§ **What is being asked**: Filter the listing below, keeping only the lines with the word "buffer".

§ **Supplied data**:
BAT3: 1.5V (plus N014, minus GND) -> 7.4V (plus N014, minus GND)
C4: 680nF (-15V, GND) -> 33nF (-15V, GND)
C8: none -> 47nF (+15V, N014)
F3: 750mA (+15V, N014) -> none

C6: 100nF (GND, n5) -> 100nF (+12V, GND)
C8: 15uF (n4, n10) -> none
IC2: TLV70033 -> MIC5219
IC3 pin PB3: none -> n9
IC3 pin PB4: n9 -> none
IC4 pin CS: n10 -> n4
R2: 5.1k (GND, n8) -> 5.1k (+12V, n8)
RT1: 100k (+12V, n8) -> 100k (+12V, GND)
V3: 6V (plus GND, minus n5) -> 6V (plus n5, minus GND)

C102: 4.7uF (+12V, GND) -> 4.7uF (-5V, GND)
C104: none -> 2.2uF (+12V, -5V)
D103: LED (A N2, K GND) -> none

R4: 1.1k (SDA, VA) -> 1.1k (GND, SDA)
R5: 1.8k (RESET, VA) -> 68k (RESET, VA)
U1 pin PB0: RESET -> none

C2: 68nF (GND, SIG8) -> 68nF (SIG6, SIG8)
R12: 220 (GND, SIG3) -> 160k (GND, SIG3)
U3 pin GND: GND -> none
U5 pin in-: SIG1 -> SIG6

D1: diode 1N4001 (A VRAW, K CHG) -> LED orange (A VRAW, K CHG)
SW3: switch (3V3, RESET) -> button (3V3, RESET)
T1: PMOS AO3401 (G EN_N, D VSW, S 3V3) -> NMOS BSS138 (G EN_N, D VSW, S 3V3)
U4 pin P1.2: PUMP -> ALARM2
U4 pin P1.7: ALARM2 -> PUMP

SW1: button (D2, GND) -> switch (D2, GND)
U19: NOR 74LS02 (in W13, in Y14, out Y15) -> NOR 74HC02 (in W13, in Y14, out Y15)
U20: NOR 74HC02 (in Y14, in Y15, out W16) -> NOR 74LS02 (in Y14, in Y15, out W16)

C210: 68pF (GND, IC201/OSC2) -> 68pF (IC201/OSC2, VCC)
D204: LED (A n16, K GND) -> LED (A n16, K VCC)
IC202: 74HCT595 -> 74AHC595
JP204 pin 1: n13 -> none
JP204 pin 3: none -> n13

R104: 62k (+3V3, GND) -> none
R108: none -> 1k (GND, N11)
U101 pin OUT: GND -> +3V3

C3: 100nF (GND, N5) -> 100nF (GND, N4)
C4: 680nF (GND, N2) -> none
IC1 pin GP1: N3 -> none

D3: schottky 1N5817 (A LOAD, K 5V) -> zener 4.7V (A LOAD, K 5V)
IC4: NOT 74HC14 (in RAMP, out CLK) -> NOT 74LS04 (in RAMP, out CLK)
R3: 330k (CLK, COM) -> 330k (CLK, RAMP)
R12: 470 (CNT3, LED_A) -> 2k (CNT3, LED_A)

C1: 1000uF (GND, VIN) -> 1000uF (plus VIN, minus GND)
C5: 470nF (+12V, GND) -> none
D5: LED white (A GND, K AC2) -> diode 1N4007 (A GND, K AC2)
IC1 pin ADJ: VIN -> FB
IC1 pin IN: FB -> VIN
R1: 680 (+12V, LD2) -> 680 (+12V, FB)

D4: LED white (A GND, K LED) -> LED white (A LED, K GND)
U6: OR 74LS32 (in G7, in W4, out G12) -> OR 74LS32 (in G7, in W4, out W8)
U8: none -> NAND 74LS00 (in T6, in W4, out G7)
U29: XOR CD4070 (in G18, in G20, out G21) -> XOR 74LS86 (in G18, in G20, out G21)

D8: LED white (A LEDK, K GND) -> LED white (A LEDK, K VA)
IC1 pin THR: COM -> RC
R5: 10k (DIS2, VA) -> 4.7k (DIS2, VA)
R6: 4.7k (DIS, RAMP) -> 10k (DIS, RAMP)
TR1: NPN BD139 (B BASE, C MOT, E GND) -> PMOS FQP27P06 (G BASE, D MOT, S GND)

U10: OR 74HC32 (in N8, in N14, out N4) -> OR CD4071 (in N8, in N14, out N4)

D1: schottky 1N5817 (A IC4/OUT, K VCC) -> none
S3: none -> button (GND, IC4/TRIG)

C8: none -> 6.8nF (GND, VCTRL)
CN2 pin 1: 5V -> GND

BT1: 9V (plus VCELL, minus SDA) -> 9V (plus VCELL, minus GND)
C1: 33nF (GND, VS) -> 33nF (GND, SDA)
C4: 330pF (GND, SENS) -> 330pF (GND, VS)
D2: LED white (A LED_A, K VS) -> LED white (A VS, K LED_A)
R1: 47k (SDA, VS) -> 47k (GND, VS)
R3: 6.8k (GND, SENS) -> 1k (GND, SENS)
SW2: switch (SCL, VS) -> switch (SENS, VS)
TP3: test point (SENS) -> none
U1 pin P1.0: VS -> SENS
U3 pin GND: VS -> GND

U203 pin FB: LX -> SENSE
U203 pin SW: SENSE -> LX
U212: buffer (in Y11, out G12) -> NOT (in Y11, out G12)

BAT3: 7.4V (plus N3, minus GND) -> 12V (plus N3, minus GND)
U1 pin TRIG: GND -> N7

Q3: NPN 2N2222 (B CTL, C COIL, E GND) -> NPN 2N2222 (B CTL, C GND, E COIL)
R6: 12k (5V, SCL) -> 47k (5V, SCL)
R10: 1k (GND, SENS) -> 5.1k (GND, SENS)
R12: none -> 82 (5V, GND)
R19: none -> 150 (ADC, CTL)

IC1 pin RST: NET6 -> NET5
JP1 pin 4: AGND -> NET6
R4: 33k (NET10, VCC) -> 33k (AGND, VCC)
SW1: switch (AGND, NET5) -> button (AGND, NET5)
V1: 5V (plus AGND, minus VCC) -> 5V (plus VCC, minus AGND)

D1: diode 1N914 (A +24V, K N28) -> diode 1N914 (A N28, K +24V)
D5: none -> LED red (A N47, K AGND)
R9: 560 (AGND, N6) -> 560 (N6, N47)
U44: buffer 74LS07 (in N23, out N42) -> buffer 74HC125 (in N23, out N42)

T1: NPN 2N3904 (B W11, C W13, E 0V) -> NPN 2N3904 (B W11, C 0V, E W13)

§ **Expected answer**:
U212: buffer (in Y11, out G12) -> NOT (in Y11, out G12)
U44: buffer 74LS07 (in N23, out N42) -> buffer 74HC125 (in N23, out N42)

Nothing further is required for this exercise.